## Activity
Repeat exactly, please, the opening lines of the data below, through and including the line where "The second view gained the scarlet toy" sits.
================
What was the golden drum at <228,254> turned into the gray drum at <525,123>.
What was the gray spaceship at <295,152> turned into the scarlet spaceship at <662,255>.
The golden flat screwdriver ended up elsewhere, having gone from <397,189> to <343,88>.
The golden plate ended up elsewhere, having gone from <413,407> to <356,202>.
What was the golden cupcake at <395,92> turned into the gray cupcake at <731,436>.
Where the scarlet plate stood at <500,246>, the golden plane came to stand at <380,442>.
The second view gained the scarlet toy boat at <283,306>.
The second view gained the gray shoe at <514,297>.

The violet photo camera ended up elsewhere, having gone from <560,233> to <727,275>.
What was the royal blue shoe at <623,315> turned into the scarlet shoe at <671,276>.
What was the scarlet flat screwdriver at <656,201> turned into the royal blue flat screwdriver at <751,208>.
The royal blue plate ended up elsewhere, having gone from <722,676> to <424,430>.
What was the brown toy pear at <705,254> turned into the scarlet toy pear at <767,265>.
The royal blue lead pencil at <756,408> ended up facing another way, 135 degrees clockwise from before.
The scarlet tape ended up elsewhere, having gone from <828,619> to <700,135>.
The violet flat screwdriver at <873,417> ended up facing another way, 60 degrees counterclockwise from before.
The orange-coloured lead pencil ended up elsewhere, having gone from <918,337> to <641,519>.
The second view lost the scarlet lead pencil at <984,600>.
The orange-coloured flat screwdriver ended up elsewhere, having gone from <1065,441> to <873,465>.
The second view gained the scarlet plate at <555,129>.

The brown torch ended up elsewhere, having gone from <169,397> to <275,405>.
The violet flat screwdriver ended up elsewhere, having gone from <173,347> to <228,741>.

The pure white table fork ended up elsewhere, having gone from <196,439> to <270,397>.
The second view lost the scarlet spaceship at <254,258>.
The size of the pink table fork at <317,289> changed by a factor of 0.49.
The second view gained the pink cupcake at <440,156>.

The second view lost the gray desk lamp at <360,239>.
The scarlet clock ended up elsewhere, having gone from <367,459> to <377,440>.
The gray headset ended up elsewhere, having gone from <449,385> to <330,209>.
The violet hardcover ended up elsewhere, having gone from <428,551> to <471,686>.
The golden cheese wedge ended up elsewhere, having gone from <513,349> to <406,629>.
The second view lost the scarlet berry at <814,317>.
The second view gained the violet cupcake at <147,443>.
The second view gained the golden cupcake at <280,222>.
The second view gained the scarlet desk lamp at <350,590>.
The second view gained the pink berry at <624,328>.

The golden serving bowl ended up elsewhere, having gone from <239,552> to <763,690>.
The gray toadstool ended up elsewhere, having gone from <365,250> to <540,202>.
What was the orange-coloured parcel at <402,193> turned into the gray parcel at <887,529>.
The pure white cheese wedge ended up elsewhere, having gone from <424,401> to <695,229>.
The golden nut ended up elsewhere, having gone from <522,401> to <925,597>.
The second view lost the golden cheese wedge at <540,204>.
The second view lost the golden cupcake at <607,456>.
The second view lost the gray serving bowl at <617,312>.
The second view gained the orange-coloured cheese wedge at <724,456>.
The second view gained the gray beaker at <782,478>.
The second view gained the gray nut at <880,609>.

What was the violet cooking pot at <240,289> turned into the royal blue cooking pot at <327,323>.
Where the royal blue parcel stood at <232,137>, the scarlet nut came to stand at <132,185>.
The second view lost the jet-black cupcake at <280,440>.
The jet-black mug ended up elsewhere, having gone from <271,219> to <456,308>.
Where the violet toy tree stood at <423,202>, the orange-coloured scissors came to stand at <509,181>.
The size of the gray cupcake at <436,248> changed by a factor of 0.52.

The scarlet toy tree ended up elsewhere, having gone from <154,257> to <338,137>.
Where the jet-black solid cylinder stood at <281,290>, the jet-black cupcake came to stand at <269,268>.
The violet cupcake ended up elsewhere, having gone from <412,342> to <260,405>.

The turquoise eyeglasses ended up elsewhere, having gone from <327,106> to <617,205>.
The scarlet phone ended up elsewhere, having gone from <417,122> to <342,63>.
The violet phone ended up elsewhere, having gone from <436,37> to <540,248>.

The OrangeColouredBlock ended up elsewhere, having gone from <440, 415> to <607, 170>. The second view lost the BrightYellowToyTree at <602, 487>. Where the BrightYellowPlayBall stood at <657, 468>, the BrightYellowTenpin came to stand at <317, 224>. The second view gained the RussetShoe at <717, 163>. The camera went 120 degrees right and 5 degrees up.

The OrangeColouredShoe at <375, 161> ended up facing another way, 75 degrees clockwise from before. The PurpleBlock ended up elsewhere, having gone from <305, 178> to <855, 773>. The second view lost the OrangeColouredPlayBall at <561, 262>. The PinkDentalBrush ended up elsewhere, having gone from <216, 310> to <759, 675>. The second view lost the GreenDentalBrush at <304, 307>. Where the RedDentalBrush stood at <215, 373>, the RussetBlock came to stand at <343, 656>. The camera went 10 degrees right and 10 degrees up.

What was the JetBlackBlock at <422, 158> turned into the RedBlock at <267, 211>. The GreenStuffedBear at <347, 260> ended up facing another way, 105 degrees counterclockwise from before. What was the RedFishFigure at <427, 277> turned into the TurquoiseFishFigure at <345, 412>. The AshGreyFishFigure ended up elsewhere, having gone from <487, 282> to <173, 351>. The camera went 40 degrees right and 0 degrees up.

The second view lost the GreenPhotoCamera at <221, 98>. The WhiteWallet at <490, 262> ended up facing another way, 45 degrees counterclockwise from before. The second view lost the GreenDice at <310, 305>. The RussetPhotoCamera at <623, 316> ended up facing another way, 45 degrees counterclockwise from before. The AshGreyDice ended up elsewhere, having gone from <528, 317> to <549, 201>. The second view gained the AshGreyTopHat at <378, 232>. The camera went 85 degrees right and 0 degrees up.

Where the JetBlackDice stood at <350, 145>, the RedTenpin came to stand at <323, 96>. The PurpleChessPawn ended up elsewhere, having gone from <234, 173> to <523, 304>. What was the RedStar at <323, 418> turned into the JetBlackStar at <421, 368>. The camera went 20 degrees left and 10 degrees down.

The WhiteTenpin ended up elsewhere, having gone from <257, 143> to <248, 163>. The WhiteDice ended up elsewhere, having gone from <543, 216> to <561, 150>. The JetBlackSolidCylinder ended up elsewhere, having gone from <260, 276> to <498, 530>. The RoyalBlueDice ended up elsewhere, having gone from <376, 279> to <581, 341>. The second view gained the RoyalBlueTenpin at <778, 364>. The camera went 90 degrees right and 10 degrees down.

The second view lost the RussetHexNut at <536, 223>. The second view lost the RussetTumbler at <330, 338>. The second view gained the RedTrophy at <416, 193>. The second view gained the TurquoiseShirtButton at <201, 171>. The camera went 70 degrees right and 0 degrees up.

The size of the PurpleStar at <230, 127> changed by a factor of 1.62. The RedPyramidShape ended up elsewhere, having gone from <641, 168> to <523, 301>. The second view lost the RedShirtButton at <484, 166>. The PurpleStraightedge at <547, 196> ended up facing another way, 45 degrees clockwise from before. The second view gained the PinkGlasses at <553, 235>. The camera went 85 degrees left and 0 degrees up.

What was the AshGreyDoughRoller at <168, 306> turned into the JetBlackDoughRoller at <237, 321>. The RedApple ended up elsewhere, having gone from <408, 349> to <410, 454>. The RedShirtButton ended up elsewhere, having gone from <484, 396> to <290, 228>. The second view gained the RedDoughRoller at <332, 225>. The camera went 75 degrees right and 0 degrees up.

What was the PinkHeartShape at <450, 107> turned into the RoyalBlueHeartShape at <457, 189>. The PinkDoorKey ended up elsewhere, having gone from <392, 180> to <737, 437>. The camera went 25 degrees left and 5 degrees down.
================
## Exercise solution
What was the golden drum at <228,254> turned into the gray drum at <525,123>.
What was the gray spaceship at <295,152> turned into the scarlet spaceship at <662,255>.
The golden flat screwdriver ended up elsewhere, having gone from <397,189> to <343,88>.
The golden plate ended up elsewhere, having gone from <413,407> to <356,202>.
What was the golden cupcake at <395,92> turned into the gray cupcake at <731,436>.
Where the scarlet plate stood at <500,246>, the golden plane came to stand at <380,442>.
The second view gained the scarlet toy boat at <283,306>.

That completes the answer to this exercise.